[Information shown — start]
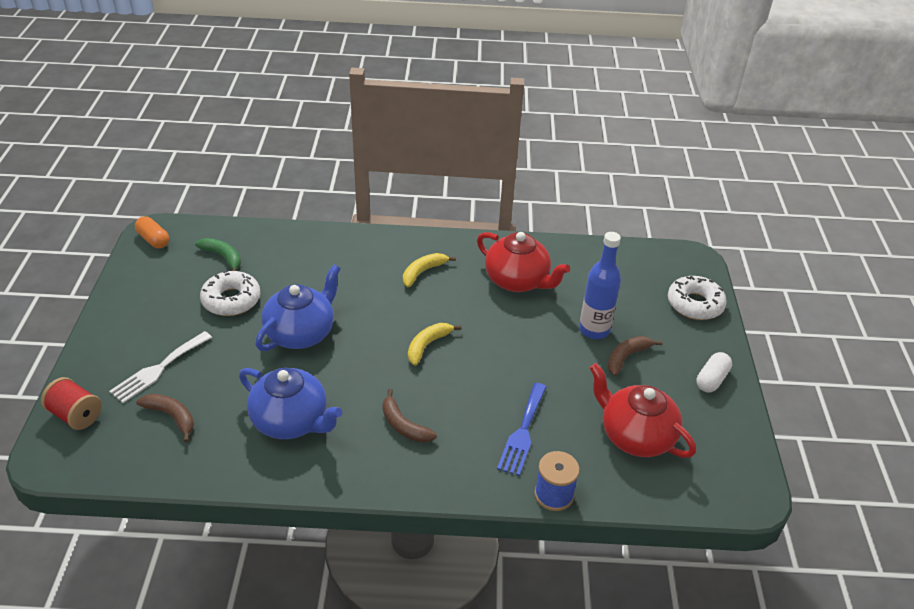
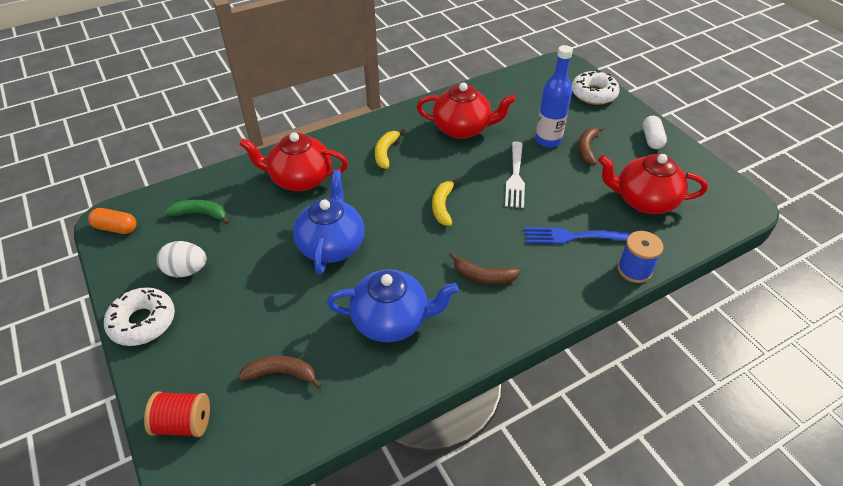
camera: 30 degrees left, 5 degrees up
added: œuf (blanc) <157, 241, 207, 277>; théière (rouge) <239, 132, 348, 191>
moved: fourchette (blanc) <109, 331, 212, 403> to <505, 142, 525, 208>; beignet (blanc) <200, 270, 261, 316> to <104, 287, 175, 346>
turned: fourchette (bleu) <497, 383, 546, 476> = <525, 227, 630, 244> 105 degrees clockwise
[Information shown — finish]
» What the task requires
Restate all of the material word for word, leaving every picture out.

» Task answer
camera: 30 degrees left, 5 degrees up
added: œuf (blanc) <157, 241, 207, 277>; théière (rouge) <239, 132, 348, 191>
moved: fourchette (blanc) <109, 331, 212, 403> to <505, 142, 525, 208>; beignet (blanc) <200, 270, 261, 316> to <104, 287, 175, 346>
turned: fourchette (bleu) <497, 383, 546, 476> = <525, 227, 630, 244> 105 degrees clockwise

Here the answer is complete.